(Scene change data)
Content starts
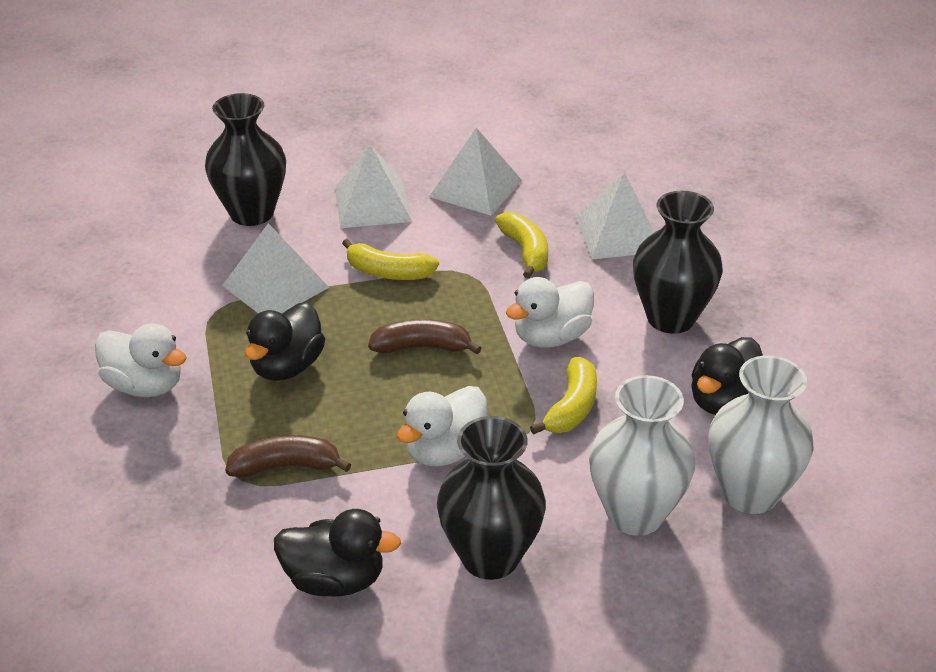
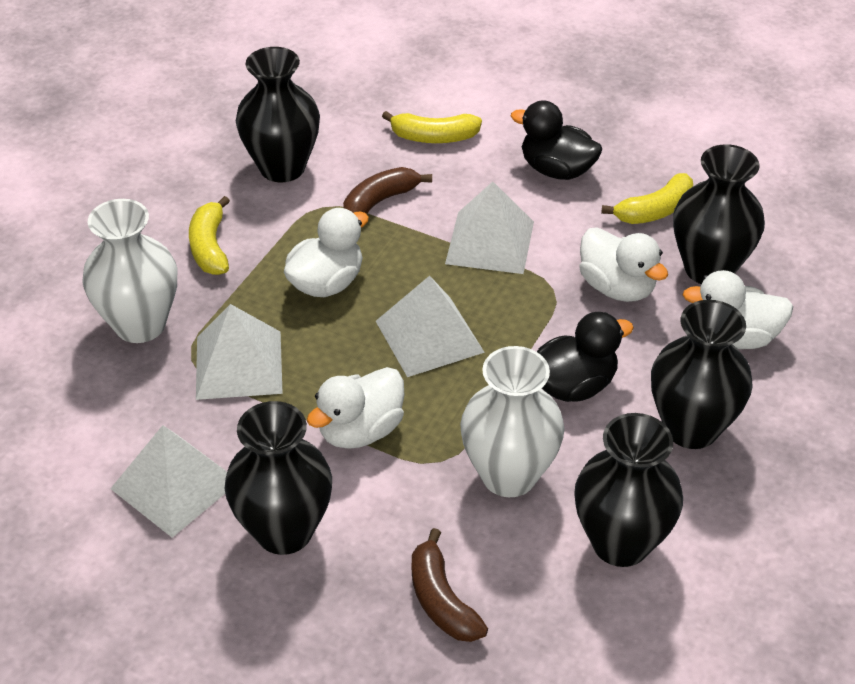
black duck: 3 -> 2
black vase: 3 -> 5
white duck: 3 -> 4

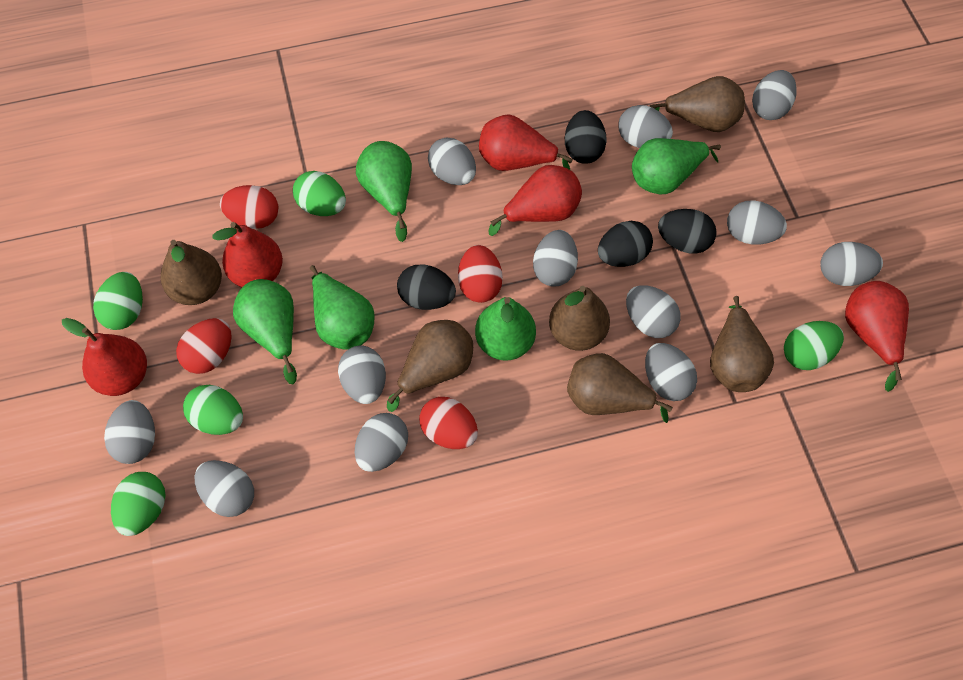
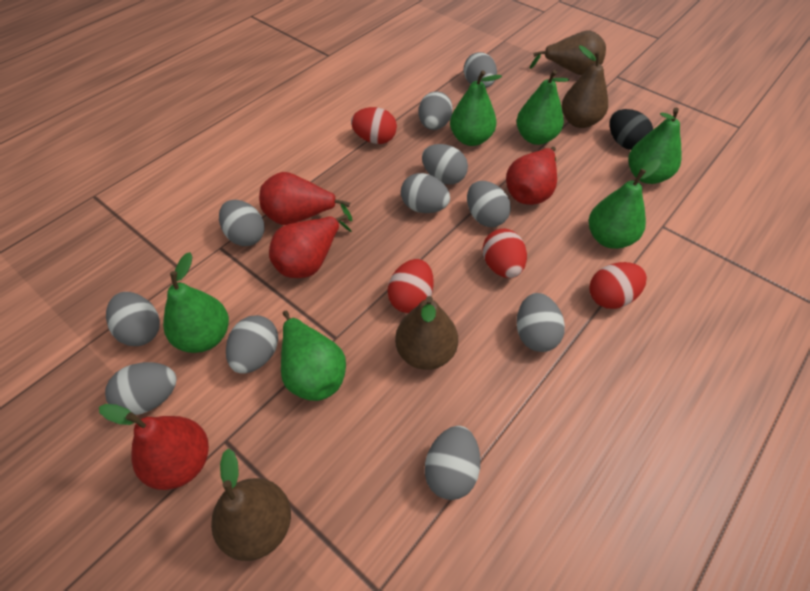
black egg: 4 -> 1
brown pear: 6 -> 4
green egg: 5 -> 0
green pear: 5 -> 6
grey egg: 12 -> 11
red pear: 5 -> 4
Content ends
_DESCRIPTION OF THE TASK_: Please copy the data above exactly, omitting the pictures.

_PROBLEM SOLUTION_:
black duck: 3 -> 2
black vase: 3 -> 5
white duck: 3 -> 4

black egg: 4 -> 1
brown pear: 6 -> 4
green egg: 5 -> 0
green pear: 5 -> 6
grey egg: 12 -> 11
red pear: 5 -> 4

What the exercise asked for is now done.